What the task requires:
From the data below, repeat exactly the lines from the line with "old: rosy donut" to the line with "second_place: [612, 65]", both included.

[Records provided — start]

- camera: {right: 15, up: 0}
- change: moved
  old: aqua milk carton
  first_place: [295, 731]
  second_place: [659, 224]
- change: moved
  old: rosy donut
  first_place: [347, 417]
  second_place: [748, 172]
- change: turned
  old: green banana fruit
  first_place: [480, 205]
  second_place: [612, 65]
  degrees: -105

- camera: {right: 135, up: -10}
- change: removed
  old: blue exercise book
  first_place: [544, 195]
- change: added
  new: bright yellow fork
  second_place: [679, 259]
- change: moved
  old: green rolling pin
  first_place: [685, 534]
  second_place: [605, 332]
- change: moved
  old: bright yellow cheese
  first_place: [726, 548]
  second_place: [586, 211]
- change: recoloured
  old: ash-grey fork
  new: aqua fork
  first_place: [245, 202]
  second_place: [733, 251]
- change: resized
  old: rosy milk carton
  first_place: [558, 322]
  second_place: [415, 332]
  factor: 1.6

[Records provided — finish]
[Records provided — start]

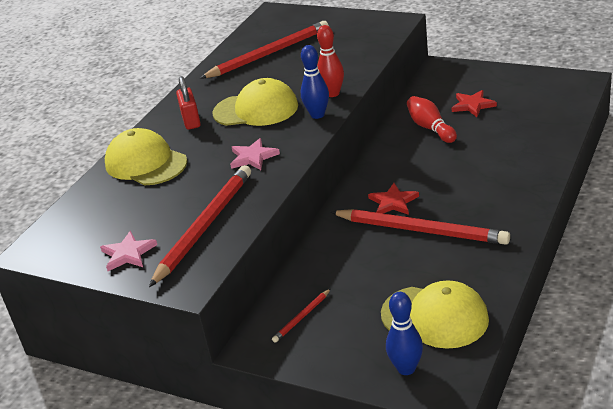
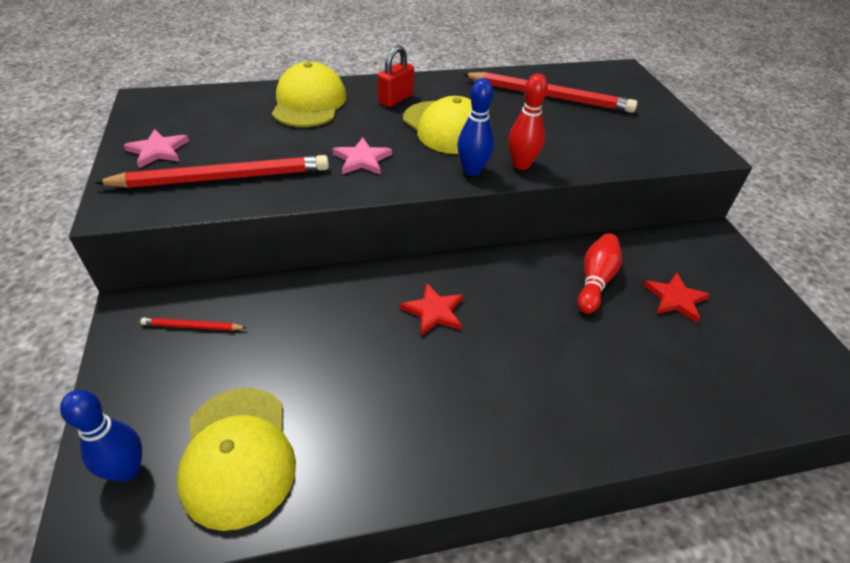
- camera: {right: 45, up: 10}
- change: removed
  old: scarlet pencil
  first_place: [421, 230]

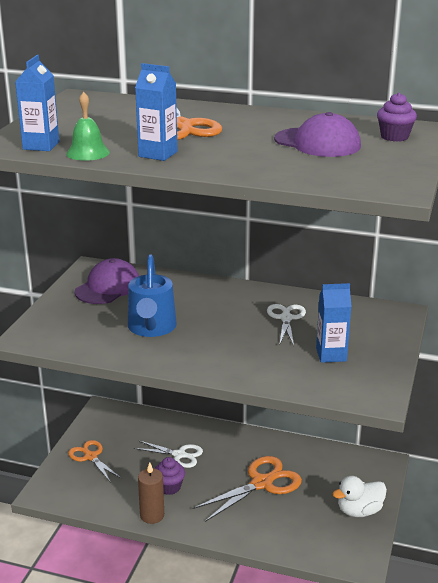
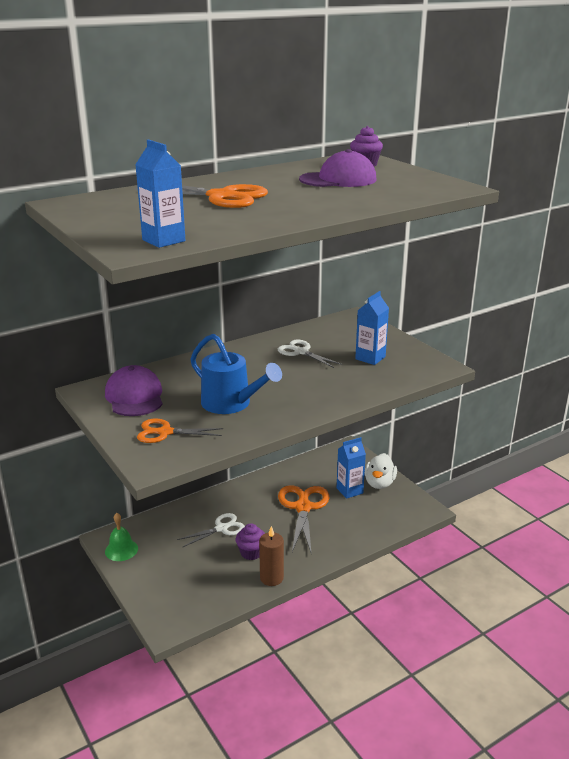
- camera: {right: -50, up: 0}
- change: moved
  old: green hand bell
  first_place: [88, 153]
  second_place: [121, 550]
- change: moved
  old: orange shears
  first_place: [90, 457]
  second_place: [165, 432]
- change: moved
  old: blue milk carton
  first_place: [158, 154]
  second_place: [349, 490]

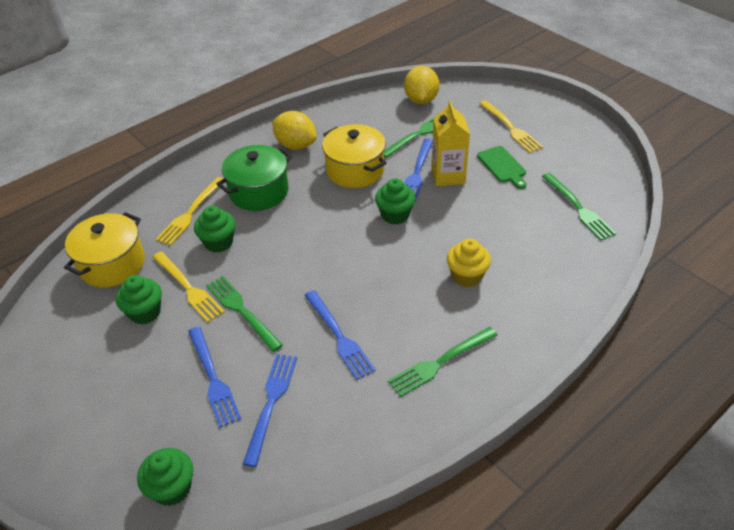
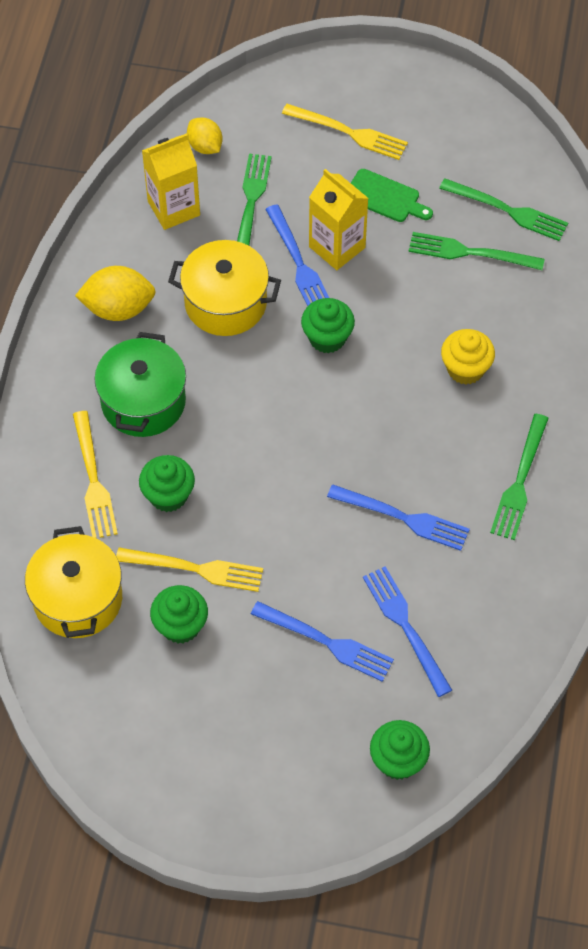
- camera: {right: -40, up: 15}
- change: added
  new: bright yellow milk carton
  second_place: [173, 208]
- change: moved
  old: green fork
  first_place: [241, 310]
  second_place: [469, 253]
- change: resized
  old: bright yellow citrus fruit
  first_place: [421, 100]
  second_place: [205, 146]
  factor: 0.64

[Records provided — finish]

Exercise result:
  old: rosy donut
  first_place: [347, 417]
  second_place: [748, 172]
- change: turned
  old: green banana fruit
  first_place: [480, 205]
  second_place: [612, 65]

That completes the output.